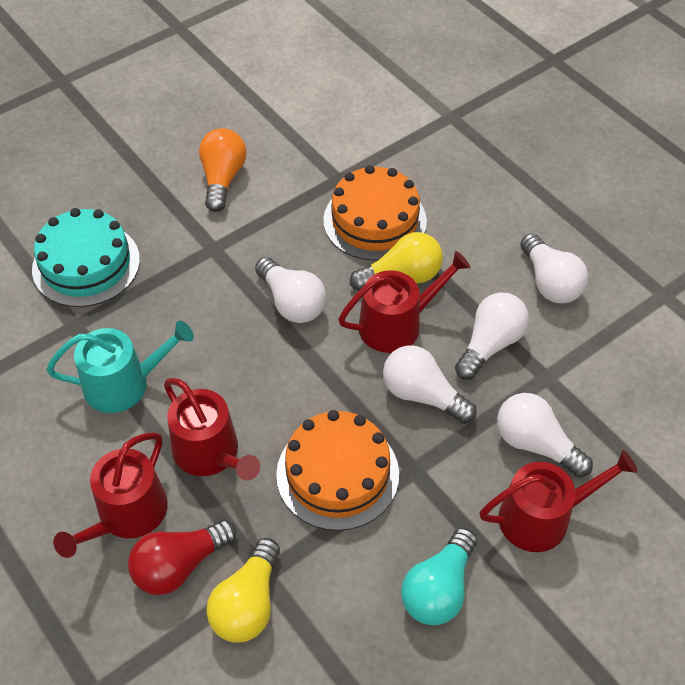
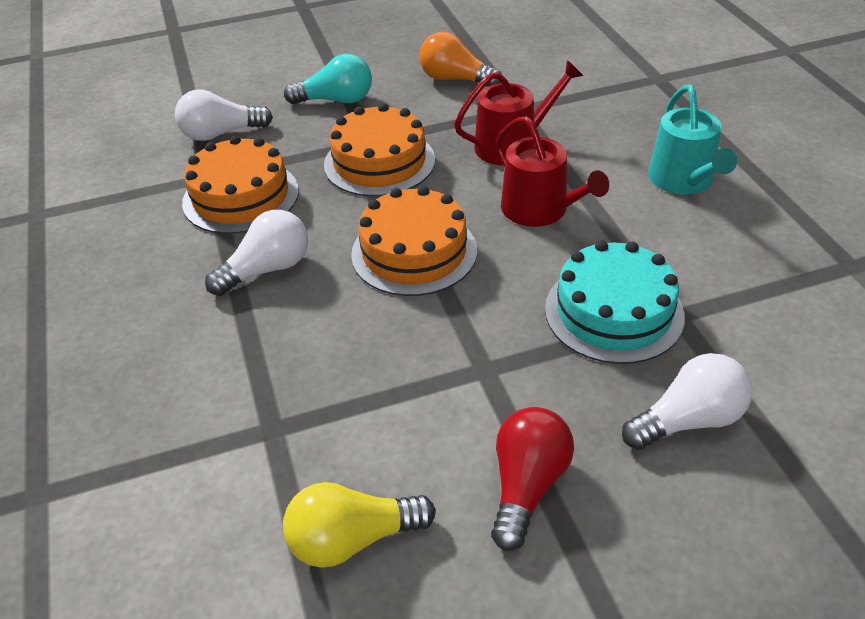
orange cake: 2 -> 3
red watering can: 4 -> 2
white light bulb: 5 -> 3
yellow light bulb: 2 -> 1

#### AIM OF THE TASK
Where a line above holds the string "light", show that line.

#### EXERCISE RESULT
white light bulb: 5 -> 3
yellow light bulb: 2 -> 1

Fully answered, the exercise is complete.